# Action item:
Would you restate every entry that follows, word for word, and leave out the pictures?

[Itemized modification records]
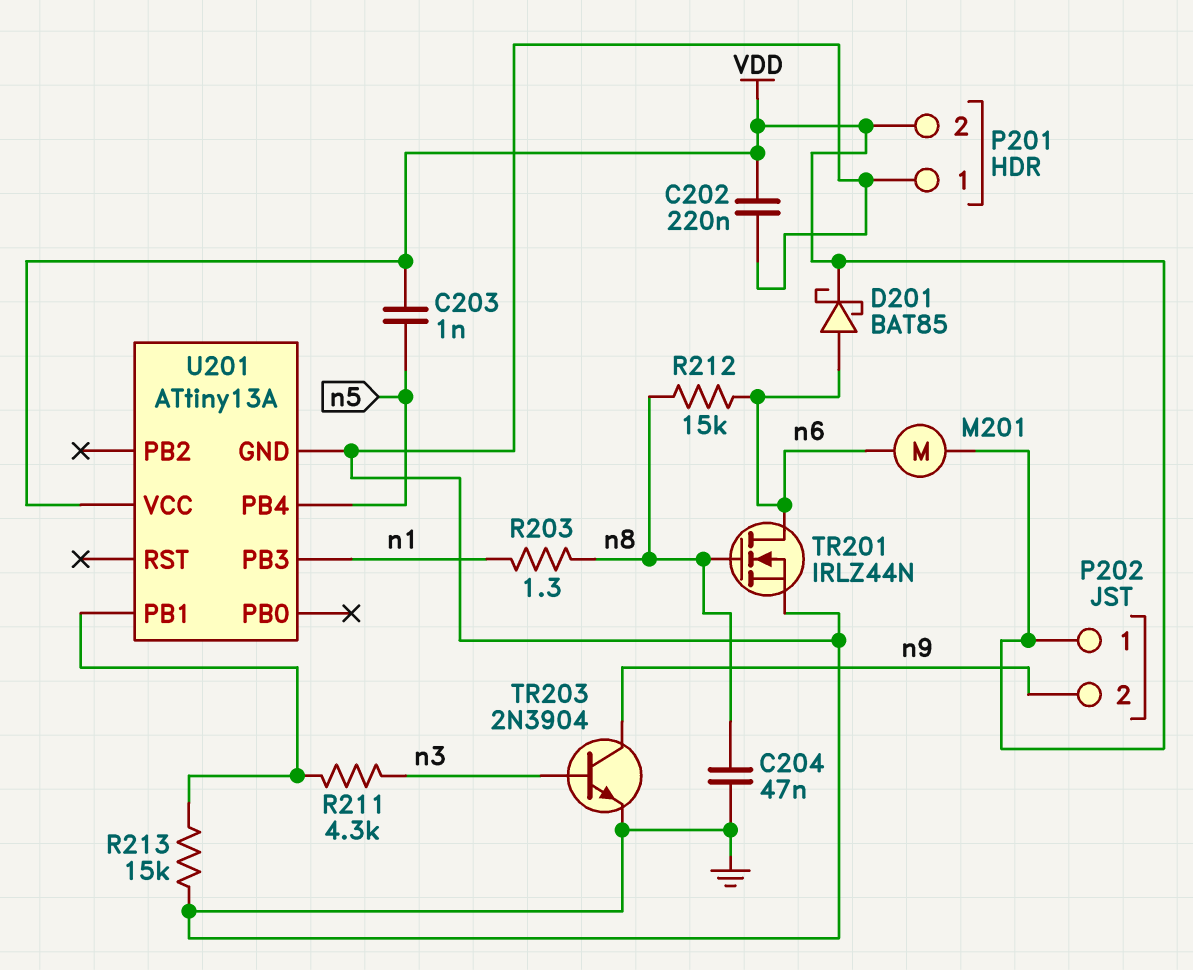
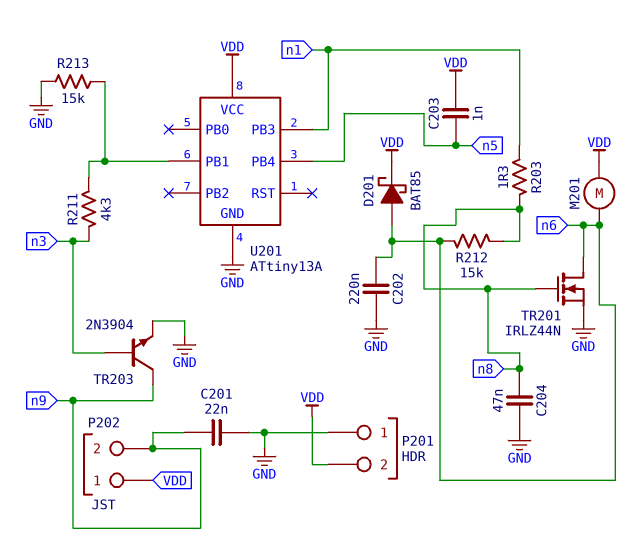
C201: none -> 22nF (GND, n9)
C202: 220nF (GND, VDD) -> 220nF (GND, n6)

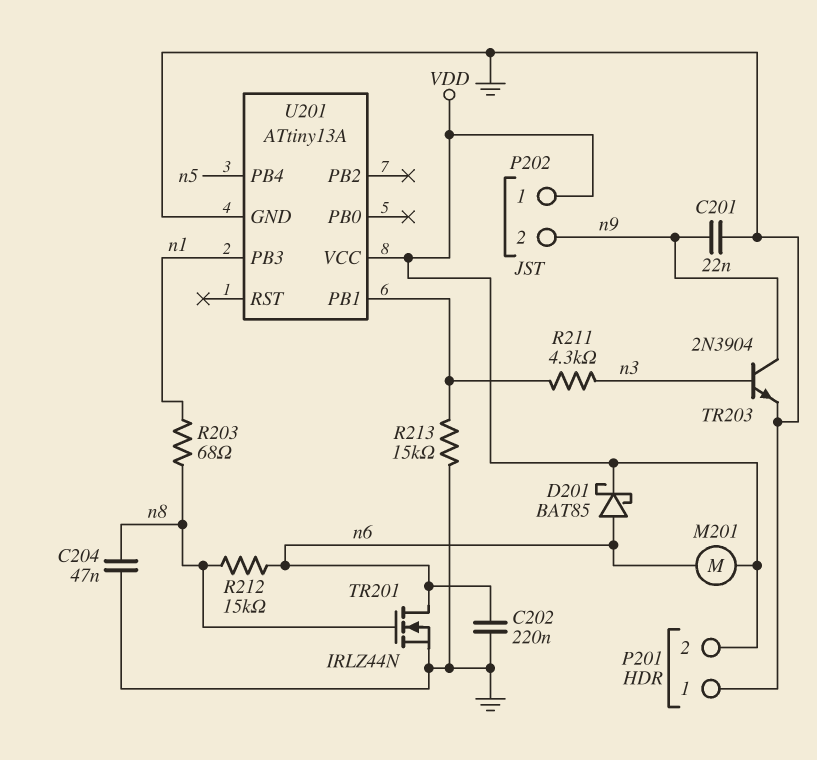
C203: 1nF (VDD, n5) -> none
R203: 1.3 (n1, n8) -> 68 (n1, n8)

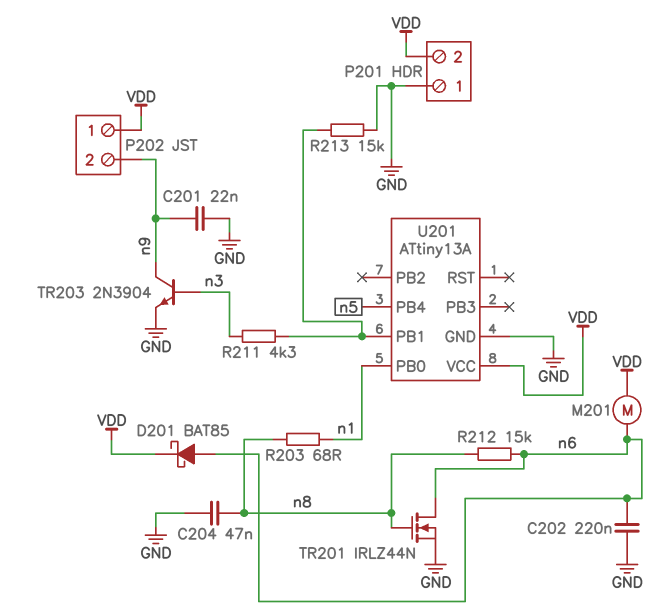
U201 pin PB0: none -> n1
U201 pin PB3: n1 -> none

# Result of this task:
C201: none -> 22nF (GND, n9)
C202: 220nF (GND, VDD) -> 220nF (GND, n6)

C203: 1nF (VDD, n5) -> none
R203: 1.3 (n1, n8) -> 68 (n1, n8)

U201 pin PB0: none -> n1
U201 pin PB3: n1 -> none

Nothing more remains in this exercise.